[Opening EXTRACTED DATA section]

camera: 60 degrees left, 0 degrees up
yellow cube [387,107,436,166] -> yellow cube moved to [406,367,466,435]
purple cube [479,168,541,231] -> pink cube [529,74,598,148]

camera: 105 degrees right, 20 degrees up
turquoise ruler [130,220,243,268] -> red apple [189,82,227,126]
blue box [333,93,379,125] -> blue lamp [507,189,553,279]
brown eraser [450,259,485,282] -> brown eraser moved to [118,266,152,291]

[Closing EXTRACTED DATA section]
[Opening EXTRACTED DATA section]

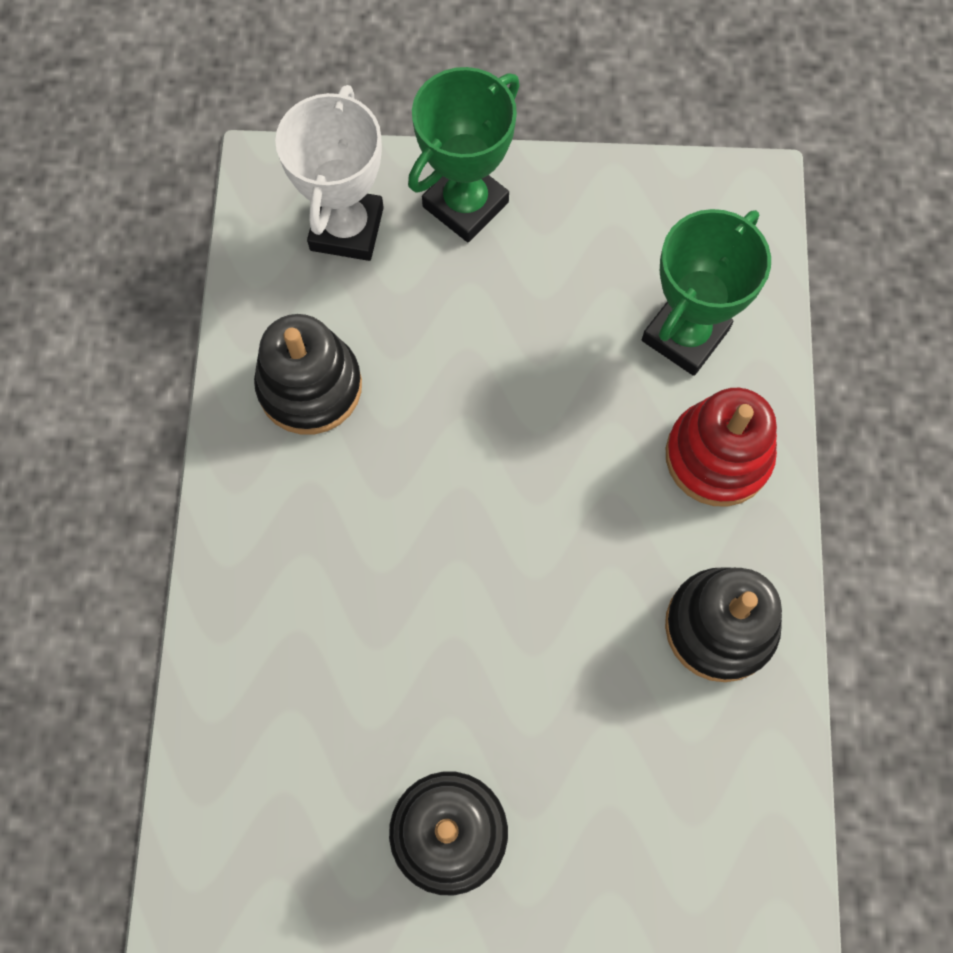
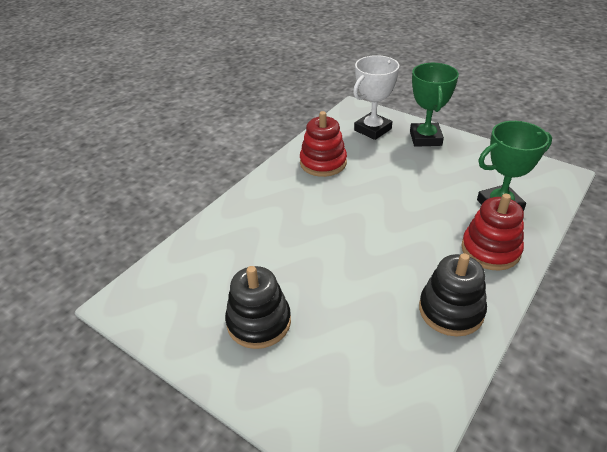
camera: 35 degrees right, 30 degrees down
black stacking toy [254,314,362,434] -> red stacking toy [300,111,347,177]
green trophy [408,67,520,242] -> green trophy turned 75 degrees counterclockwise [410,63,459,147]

[Closing EXTRACTED DATA section]
[Opening EXTRACTED DATA section]

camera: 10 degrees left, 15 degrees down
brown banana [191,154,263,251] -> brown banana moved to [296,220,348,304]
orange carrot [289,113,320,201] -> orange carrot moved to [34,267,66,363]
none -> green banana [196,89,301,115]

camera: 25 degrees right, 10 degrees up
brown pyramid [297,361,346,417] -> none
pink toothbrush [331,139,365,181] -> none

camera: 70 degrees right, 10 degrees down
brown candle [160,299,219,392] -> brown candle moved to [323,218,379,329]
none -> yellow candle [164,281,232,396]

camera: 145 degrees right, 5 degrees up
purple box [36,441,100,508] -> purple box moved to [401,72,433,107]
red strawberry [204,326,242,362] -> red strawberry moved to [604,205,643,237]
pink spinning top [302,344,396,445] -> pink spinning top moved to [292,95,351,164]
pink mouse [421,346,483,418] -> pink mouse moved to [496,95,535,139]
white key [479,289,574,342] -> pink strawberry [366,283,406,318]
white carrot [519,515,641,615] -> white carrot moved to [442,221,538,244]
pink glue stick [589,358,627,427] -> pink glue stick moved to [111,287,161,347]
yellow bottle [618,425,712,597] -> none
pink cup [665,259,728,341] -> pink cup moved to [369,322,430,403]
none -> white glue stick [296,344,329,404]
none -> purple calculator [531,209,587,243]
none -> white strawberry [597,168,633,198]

[Closing EXTRACTED DATA section]

In the records above, find each line that mentions the string "right", then copy it.

camera: 105 degrees right, 20 degrees up
camera: 35 degrees right, 30 degrees down
camera: 25 degrees right, 10 degrees up
camera: 70 degrees right, 10 degrees down
camera: 145 degrees right, 5 degrees up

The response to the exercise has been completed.